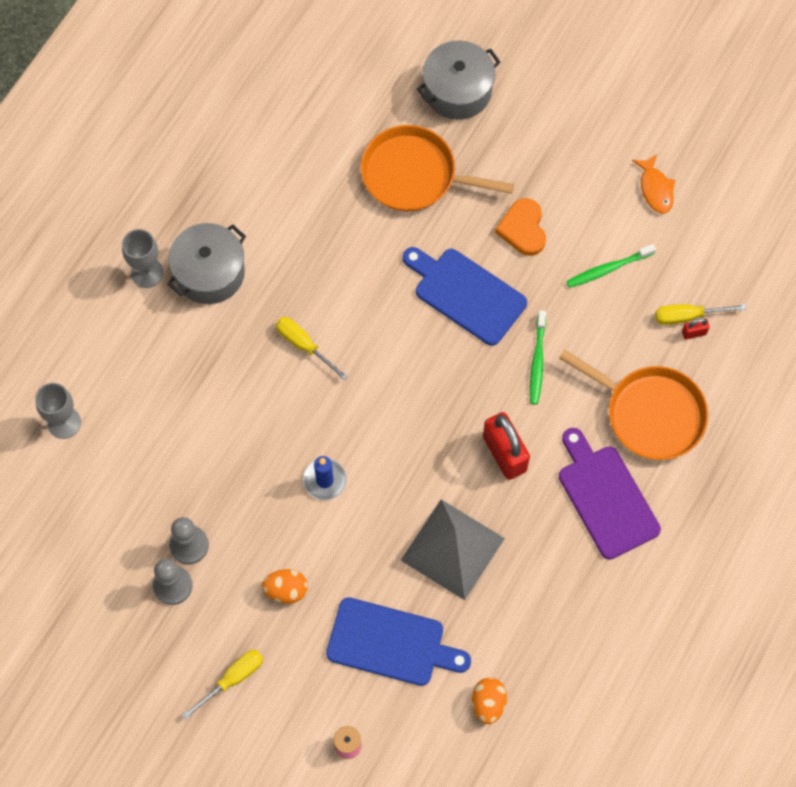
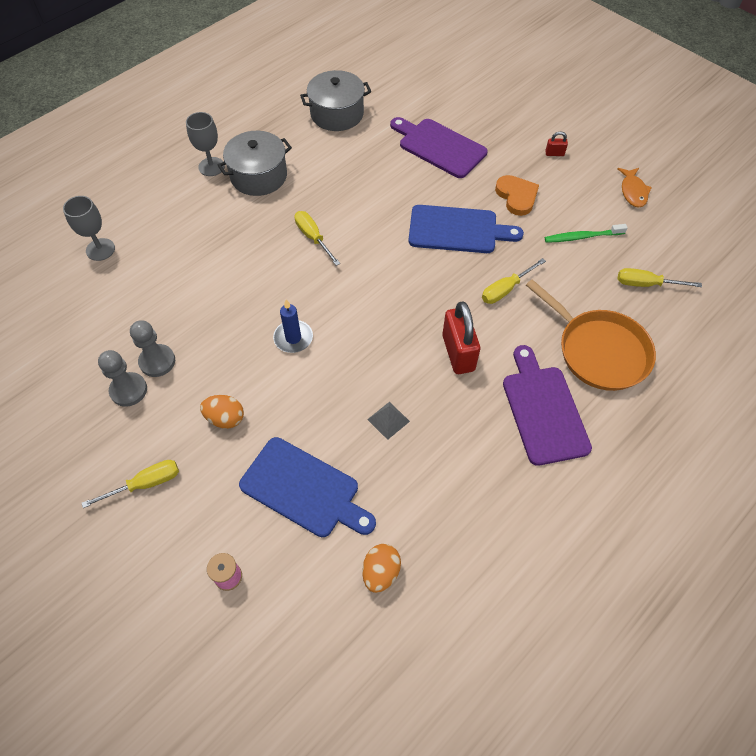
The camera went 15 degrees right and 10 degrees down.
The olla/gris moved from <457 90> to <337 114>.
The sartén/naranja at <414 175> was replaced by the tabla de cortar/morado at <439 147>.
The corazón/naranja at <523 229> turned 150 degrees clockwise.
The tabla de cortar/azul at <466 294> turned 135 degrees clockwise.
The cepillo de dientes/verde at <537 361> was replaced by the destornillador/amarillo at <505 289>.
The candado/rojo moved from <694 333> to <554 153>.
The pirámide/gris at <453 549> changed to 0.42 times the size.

..............................

EXERCISE
Look over the entries for "cortar", then copy every line that includes that string.

ANSWER SPACE
The sartén/naranja at <414 175> was replaced by the tabla de cortar/morado at <439 147>.
The tabla de cortar/azul at <466 294> turned 135 degrees clockwise.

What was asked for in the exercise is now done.